- Problem requirements
Repeat the following entries exactly, excluding pictures.

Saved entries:
____________
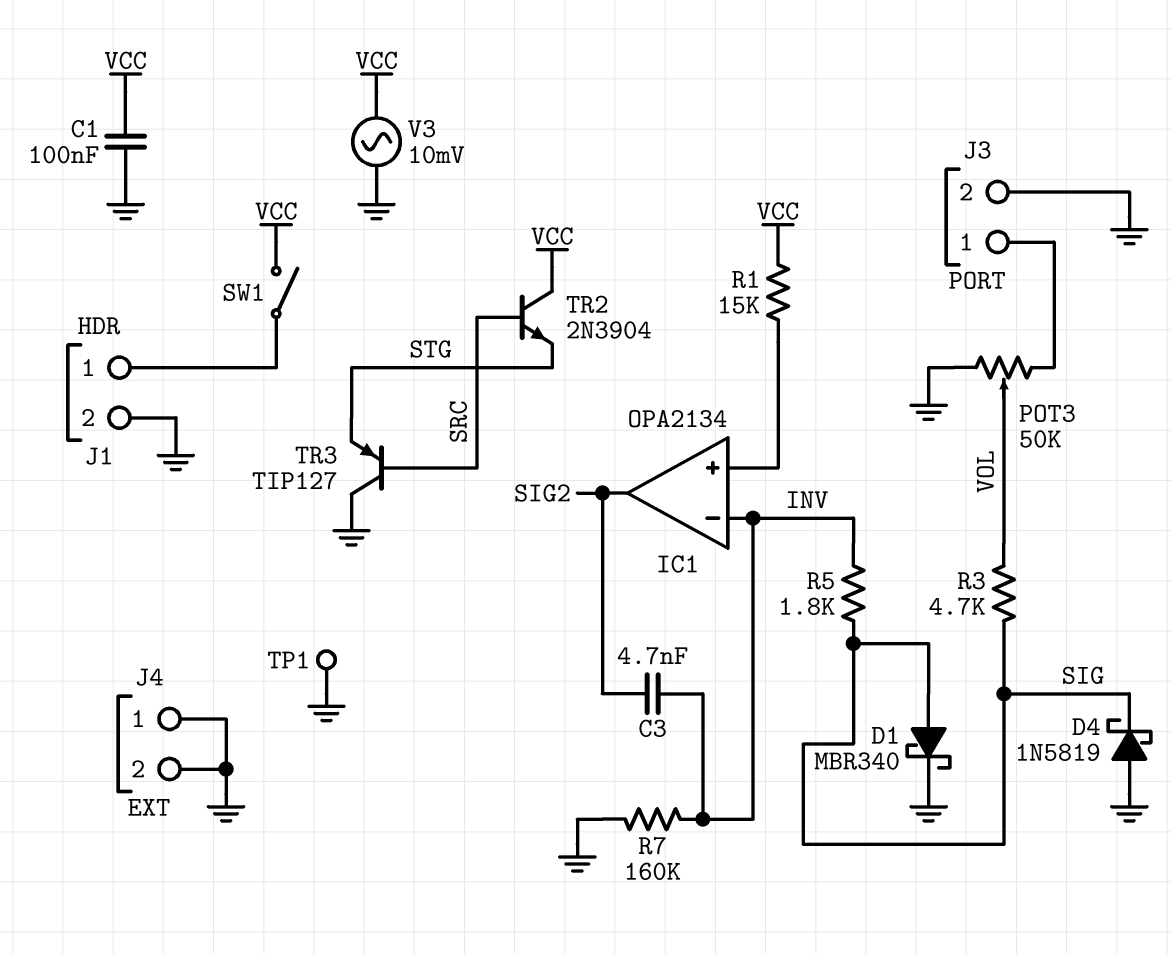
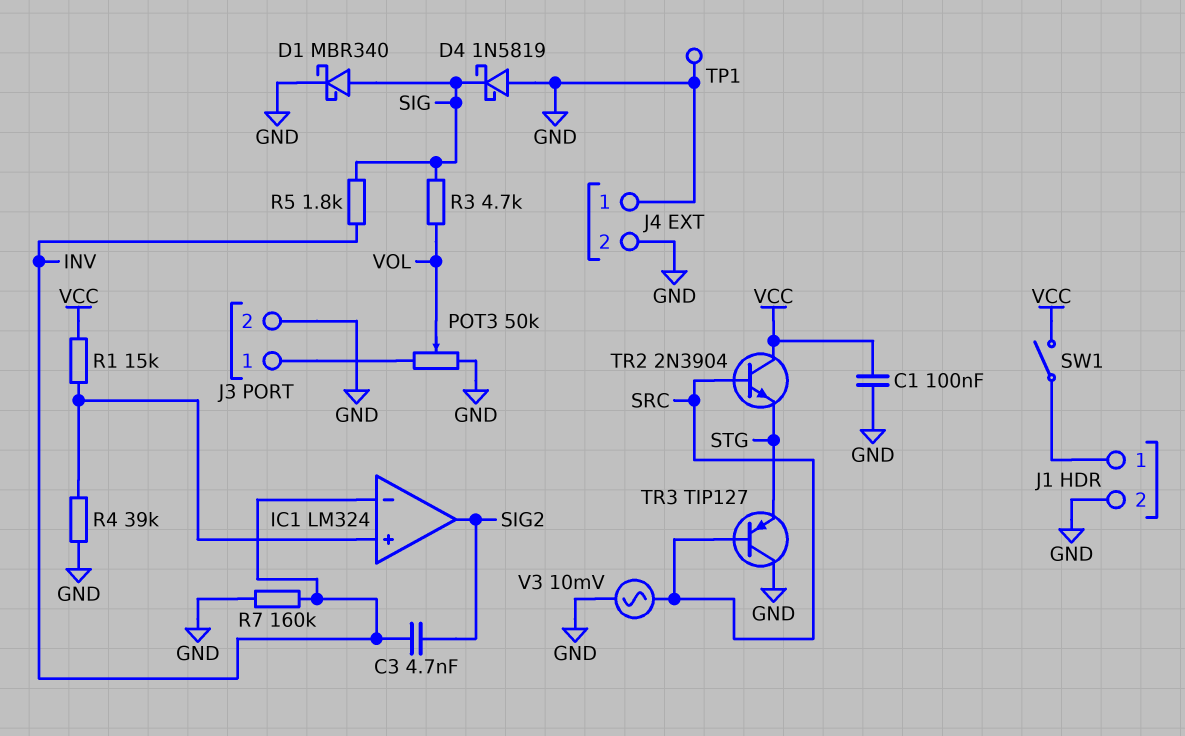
IC1: OPA2134 -> LM324
R4: none -> 39k (GND, IC1/in+)
V3: AC 10mV (GND, VCC) -> AC 10mV (GND, SRC)

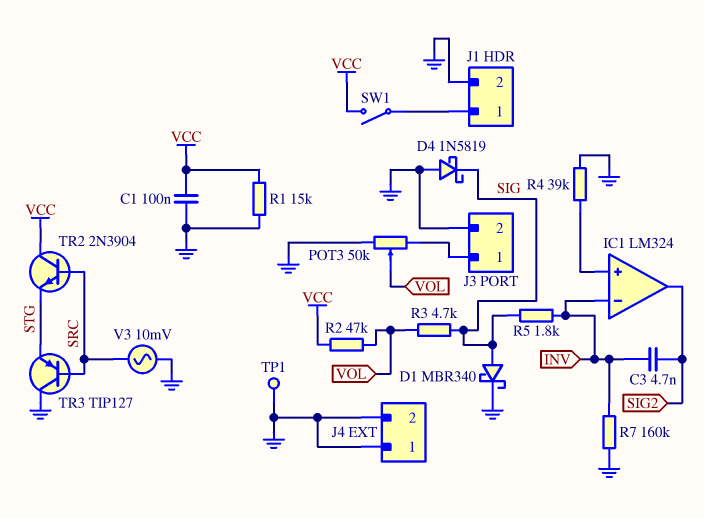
R1: 15k (IC1/in+, VCC) -> 15k (GND, VCC)
R2: none -> 47k (VCC, VOL)

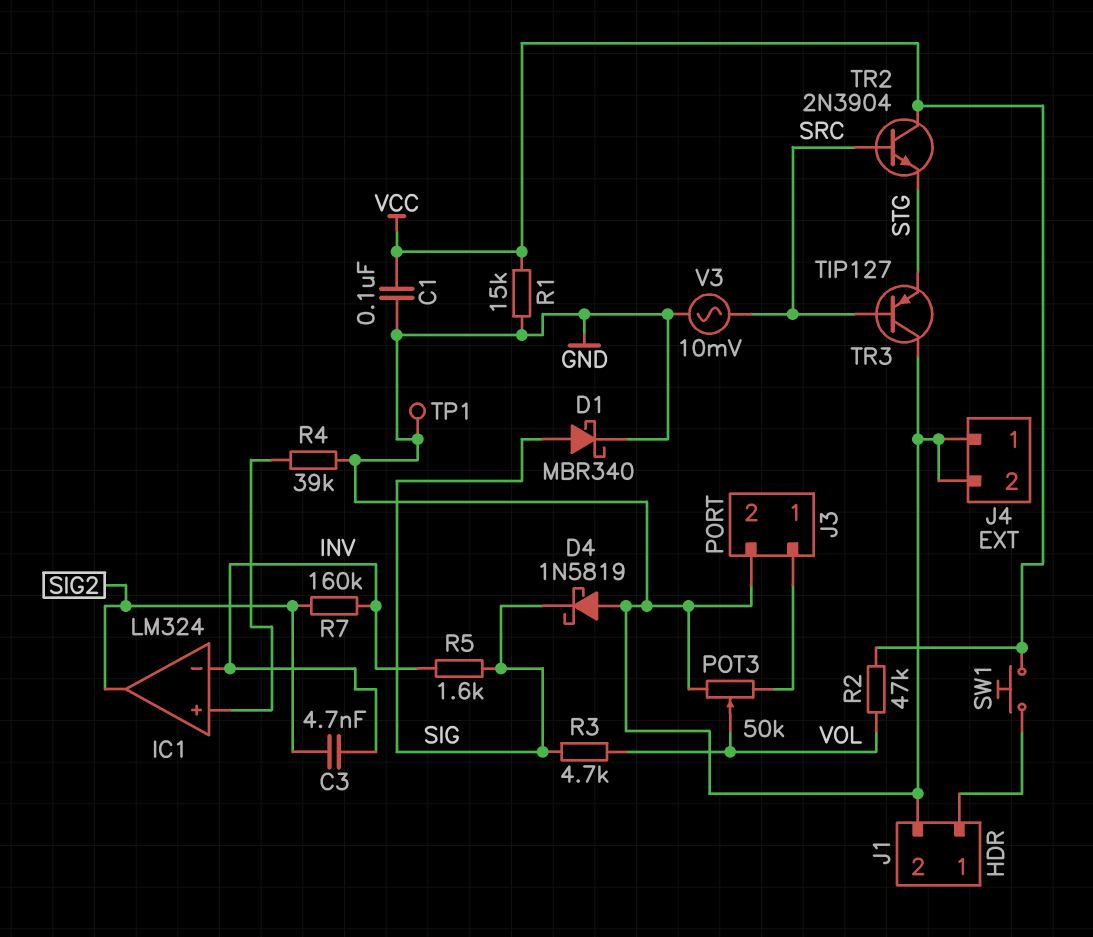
R5: 1.8k (INV, SIG) -> 1.6k (INV, SIG)
R7: 160k (GND, INV) -> 160k (INV, SIG2)
SW1: switch (J1/1, VCC) -> button (J1/1, VCC)

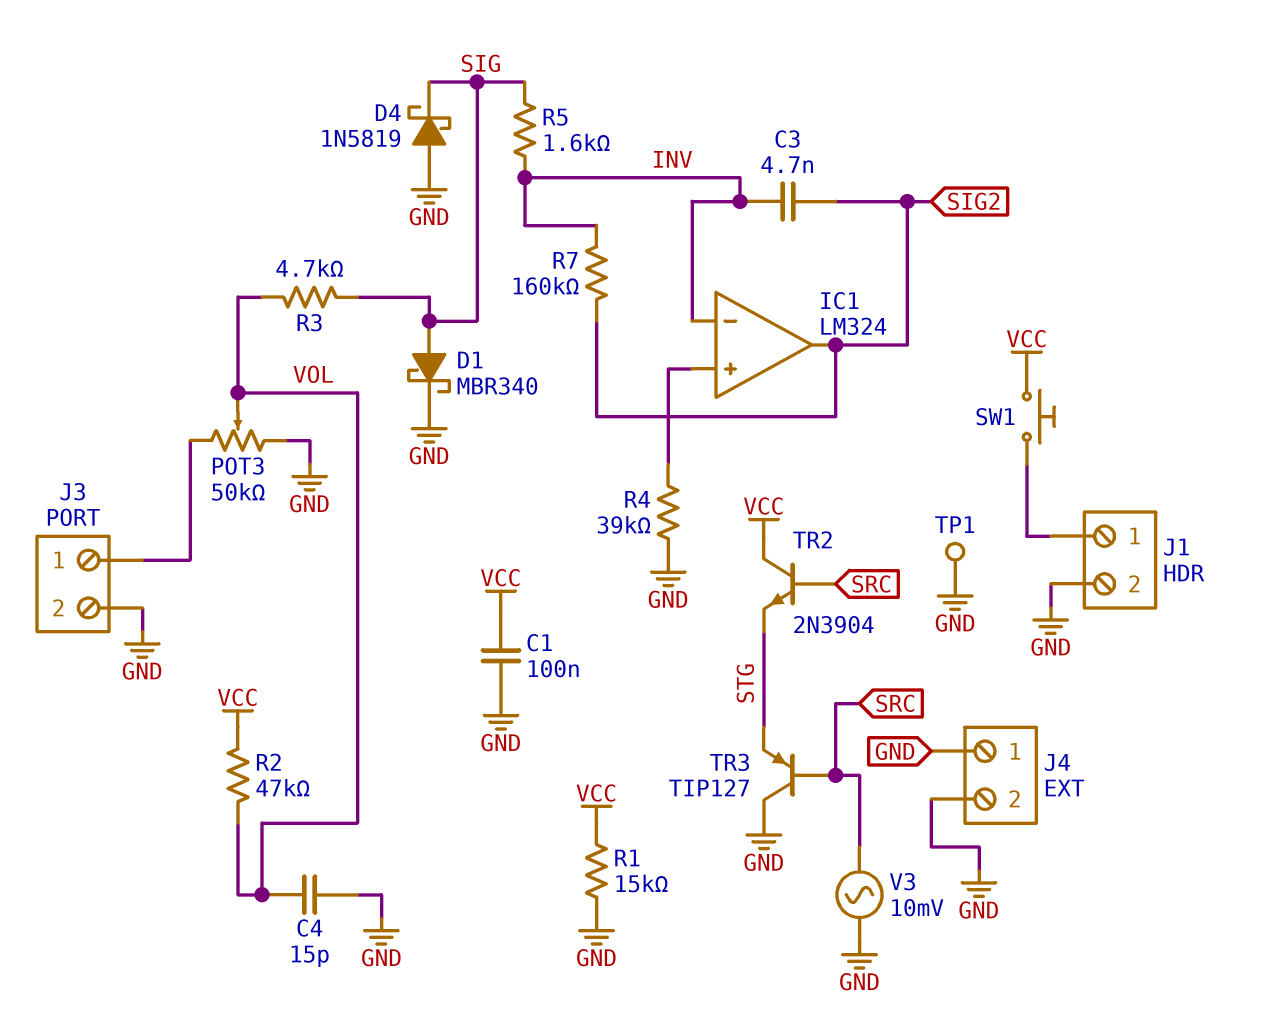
C4: none -> 15pF (GND, VOL)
____________
- Output for this task
IC1: OPA2134 -> LM324
R4: none -> 39k (GND, IC1/in+)
V3: AC 10mV (GND, VCC) -> AC 10mV (GND, SRC)

R1: 15k (IC1/in+, VCC) -> 15k (GND, VCC)
R2: none -> 47k (VCC, VOL)

R5: 1.8k (INV, SIG) -> 1.6k (INV, SIG)
R7: 160k (GND, INV) -> 160k (INV, SIG2)
SW1: switch (J1/1, VCC) -> button (J1/1, VCC)

C4: none -> 15pF (GND, VOL)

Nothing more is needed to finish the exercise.